▶ **Entries from a collection**
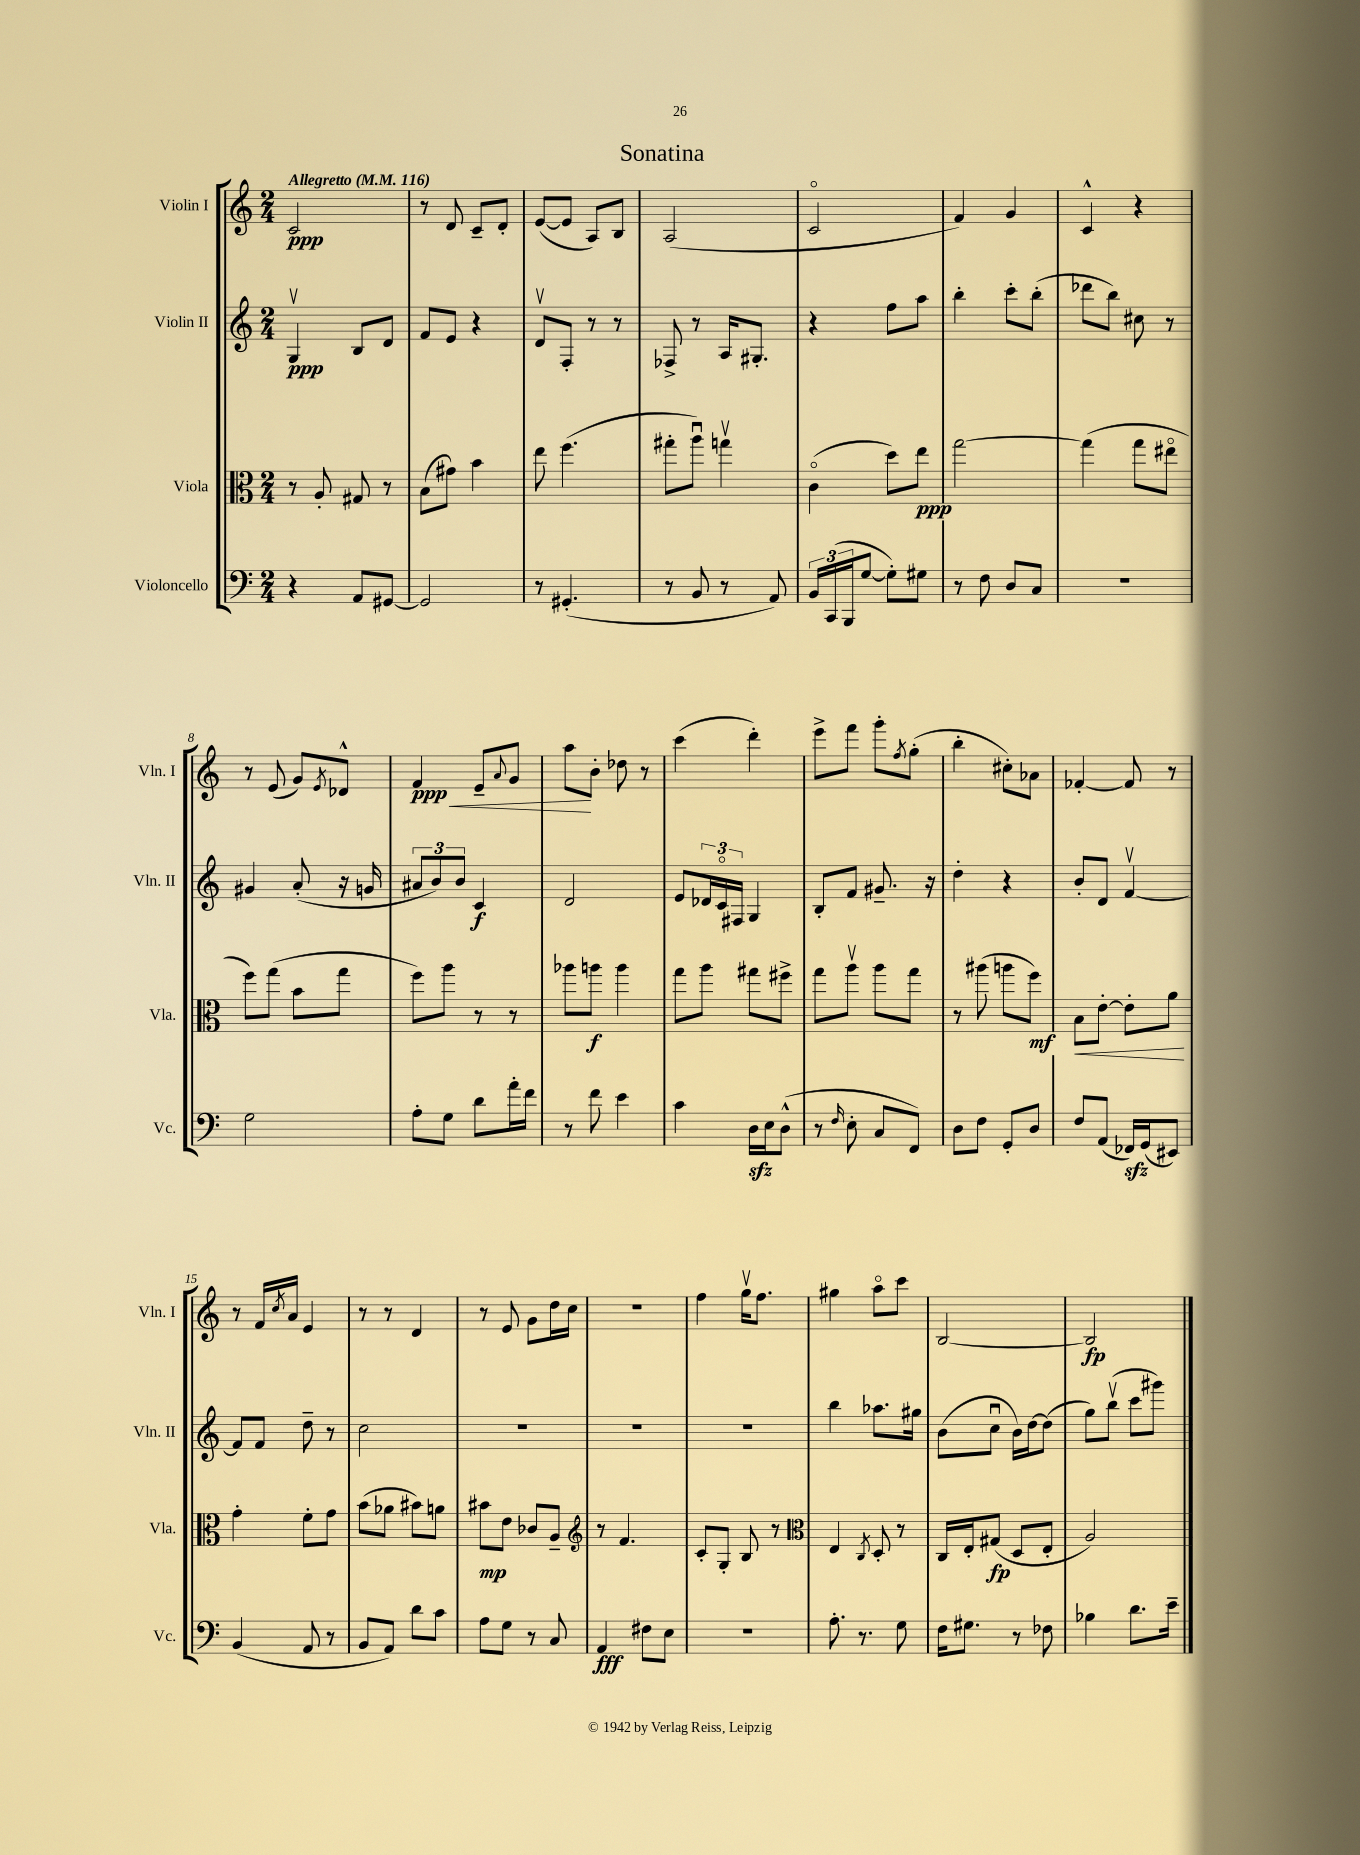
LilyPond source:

\header { title = "Sonatina" }
<<
\new StaffGroup <<
\new Staff = "s0" \with { instrumentName = "Violin I" shortInstrumentName = "Vln. I" } {
    \clef treble \key c \major \numericTimeSignature \time 2/4 \tempo "Allegretto" 4 = 116
    c'2\ppp |
    r8 d'8 c'8-- d'8-. |
    e'8~( e'8 a8) b8 |
    a2( |
    c'2\flageolet |
    f'4) g'4 |
    c'4-^ r4 |
    r8 e'8( g'8) \acciaccatura { e'8 } des'8-^ |
    f'4\ppp\< e'8-- \appoggiatura { a'8 } g'8 |
    a''8\! b'8-. des''8 r8 |
    c'''4( d'''4-.) |
    e'''8-> f'''8 g'''8-. \acciaccatura { f''8 } g''8-.( |
    b''4-. cis''8-.) aes'8 |
    fes'4~-. fes'8 r8 |
    r8 f'16 \acciaccatura { c''8 } a'16 e'4 |
    r8 r8 d'4 |
    r8 e'8 g'8 d''16 c''16 |
    r2 |
    f''4 g''16\upbow f''8. |
    gis''4 a''8\flageolet c'''8 |
    b2~ |
    b2\fp \bar "|." |
}
\new Staff = "s1" \with { instrumentName = "Violin II" shortInstrumentName = "Vln. II" } {
    \clef treble \key c \major \numericTimeSignature \time 2/4
    g4\upbow\ppp b8 d'8 |
    f'8 e'8 r4 |
    d'8\upbow f8-. r8 r8 |
    fes8-> r8 a16 gis8.-. |
    r4 f''8 a''8 |
    b''4-. c'''8-. b''8-.( |
    des'''8 b''8) cis''8 r8 |
    gis'4 a'8-.( r16 g'16 |
    \tuplet 3/2 { ais'8 b'8) b'8 } c'4\f |
    d'2 |
    e'8 \tuplet 3/2 { des'16 c'16\flageolet fis16 } g4 |
    b8-. f'8 gis'8.-- r16 |
    d''4-. r4 |
    b'8-. d'8 f'4~\upbow |
    f'8 f'8 d''8-- r8 |
    c''2 |
    R2 |
    R2 |
    R2 |
    b''4 aes''8. gis''16 |
    b'8( c''8\downbow b'16) d''16~ d''8( |
    g''8) b''8\upbow( c'''8 gis'''8) \bar "|." |
}
\new Staff = "s2" \with { instrumentName = "Viola" shortInstrumentName = "Vla." } {
    \clef alto \key c \major \numericTimeSignature \time 2/4
    r8 a8-. gis8 r8 |
    b8( gis'8) b'4 |
    e''8 f''4.( |
    gis''8-. a''8\downbow) g''4\upbow |
    c'4\flageolet( d''8) e''8\ppp |
    g''2~ |
    g''4( g''8 eis''8\flageolet |
    f''8) g''8( b'8 g''8 |
    f''8) a''8 r8 r8 |
    aes''8 a''8\f a''4 |
    g''8 a''8 gis''8 fis''8-> |
    g''8 a''8\upbow a''8 g''8 |
    r8 ais''8( a''8 f''8\mf) |
    b8\< e'8~-. e'8-. a'8\! |
    g'4-. f'8-. g'8 |
    b'8( aes'8 bis'8) a'8 |
    bis'8\mp e'8 ces'8 a8-- |
    \clef treble r8 f'4. |
    c'8-. g8-. b8 r8 |
    \clef alto e4 \acciaccatura { c8 } d8-. r8 |
    c16 e16-. gis8\fp( d8 e8-. |
    a2) \bar "|." |
}
\new Staff = "s3" \with { instrumentName = "Violoncello" shortInstrumentName = "Vc." } {
    \clef bass \key c \major \numericTimeSignature \time 2/4
    r4 a,8 gis,8~ |
    gis,2 |
    r8 gis,4.-.( |
    r8 b,8 r8 a,8) |
    \tuplet 3/2 { b,16 c,16( b,,16 } g8~ g8-.) gis8 |
    r8 f8 d8 c8 |
    r2 |
    g2 |
    a8-. g8 d'8 a'16-. f'16 |
    r8 f'8 e'4 |
    c'4 d16\sfz e16 d8-^( |
    r8 \grace { f16 } e8-. c8 f,8) |
    d8 f8 g,8-. d8 |
    f8 a,8( fes,16\sfz) g,16( eis,8) |
    b,4( a,8 r8 |
    b,8 a,8) d'8 c'8 |
    a8 g8 r8 c8 |
    a,4\fff fis8 e8 |
    R2 |
    a8.-. r8. g8 |
    f16 gis8. r8 fes8 |
    bes4 d'8. e'16-- \bar "|." |
}
>>
>>
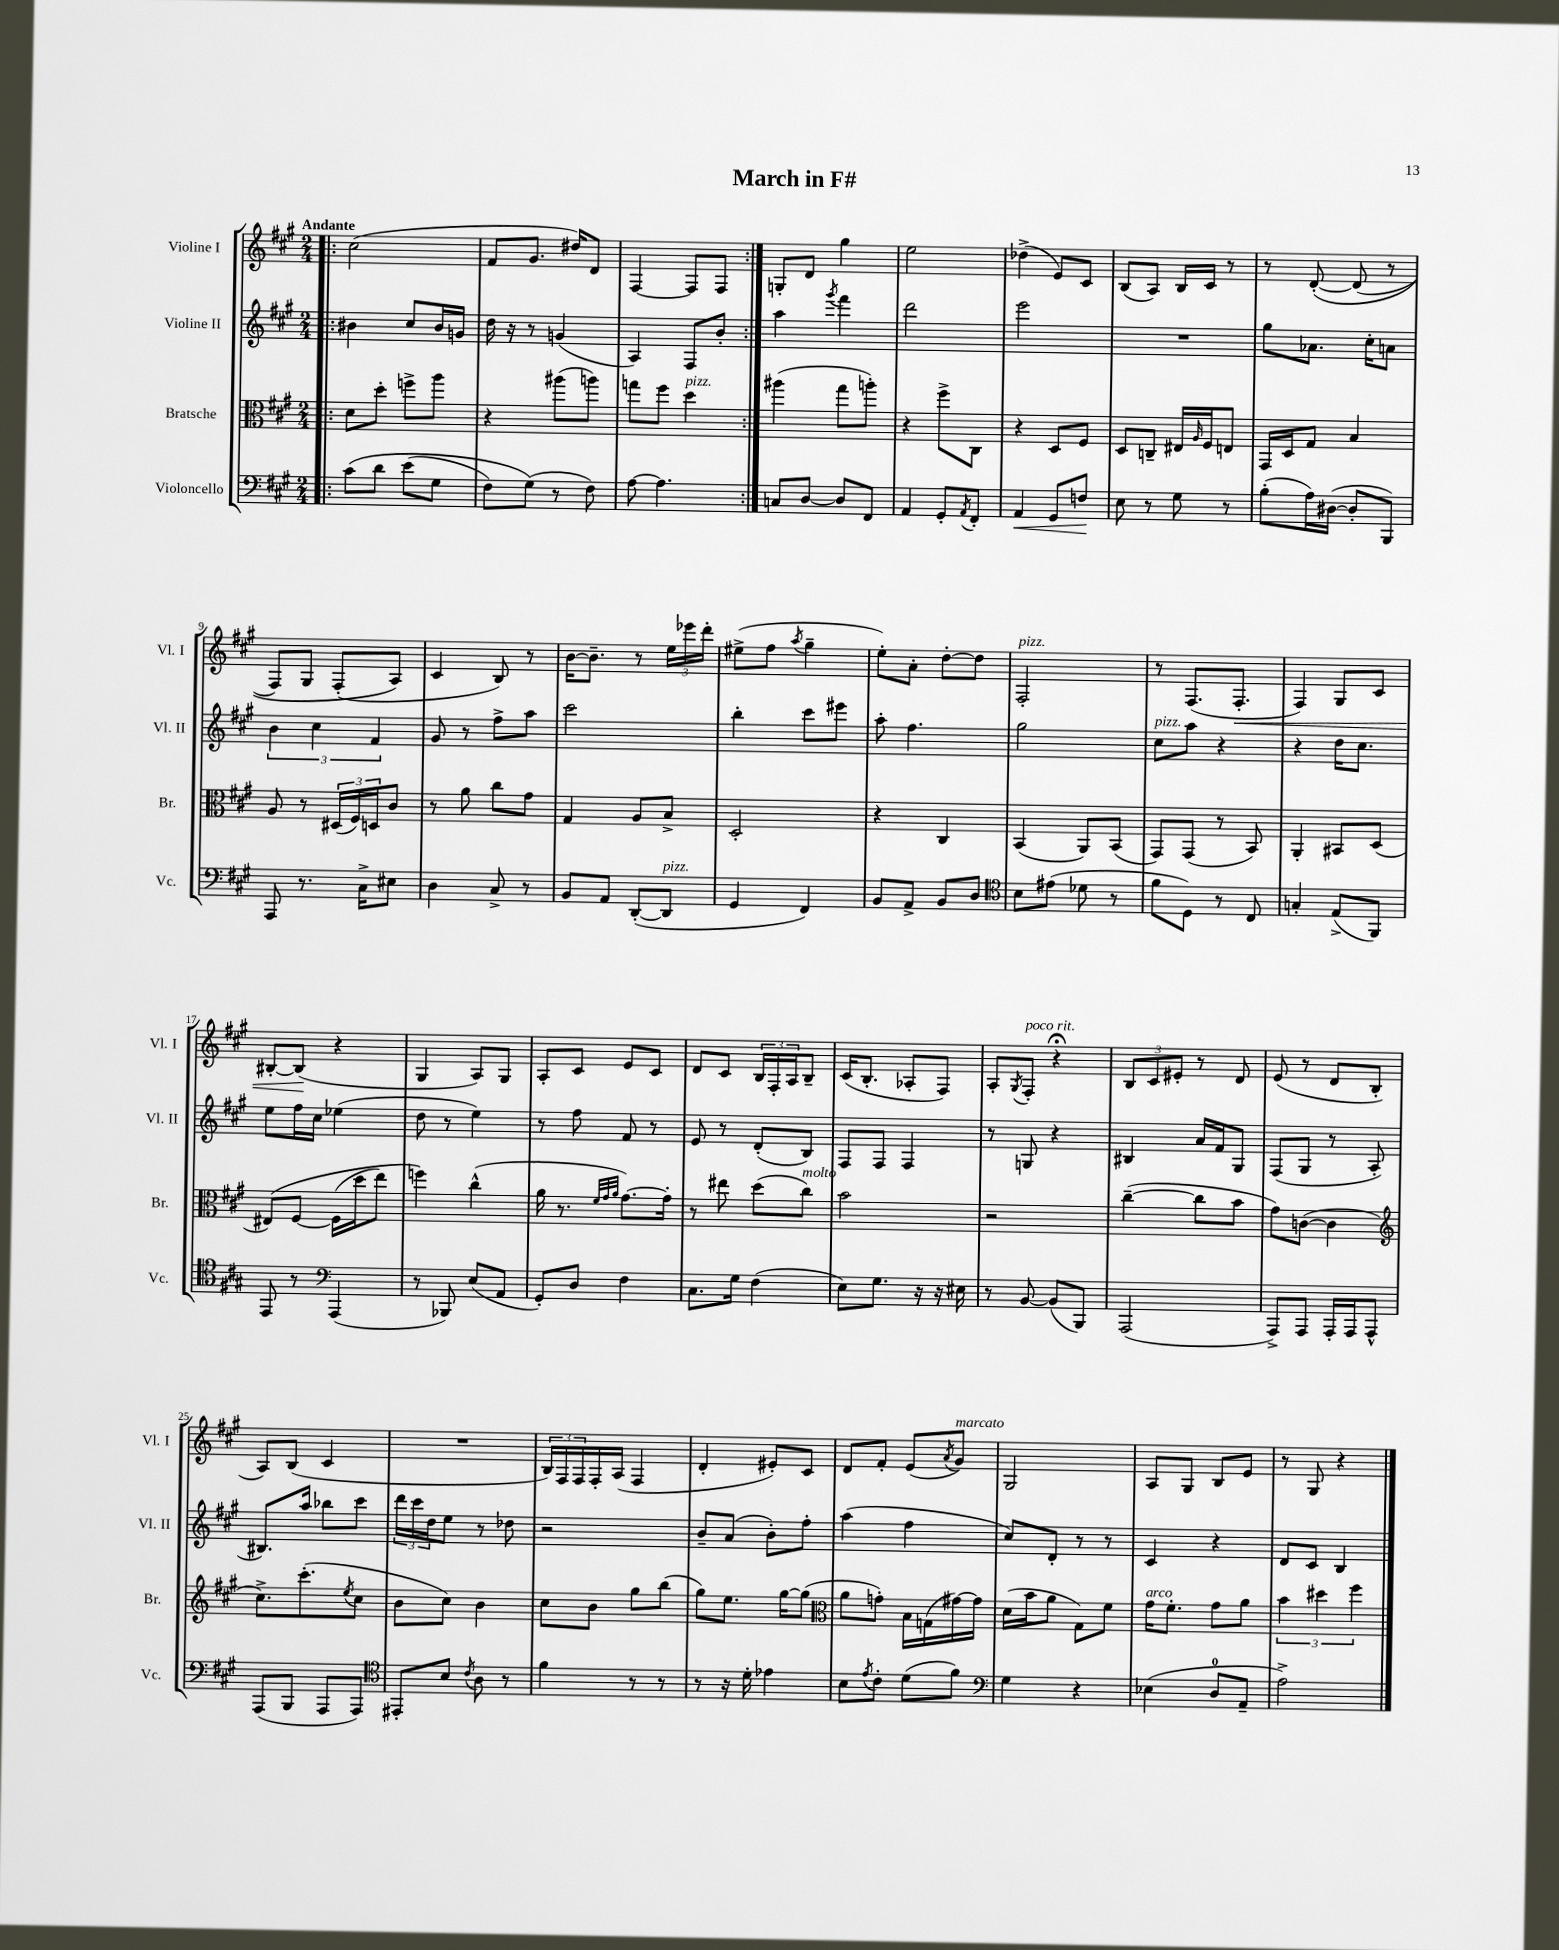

▶ **YOUR TASK**
Please filter the entries above, copying out every line that contains the string "time". Case counts when matching.

▶ **RESULT**
    \clef treble \key c \major \numericTimeSignature \time 2/4 \tempo "Allegretto" 4 = 116
    \clef treble \key c \major \numericTimeSignature \time 2/4
    \clef alto \key c \major \numericTimeSignature \time 2/4
    \clef bass \key c \major \numericTimeSignature \time 2/4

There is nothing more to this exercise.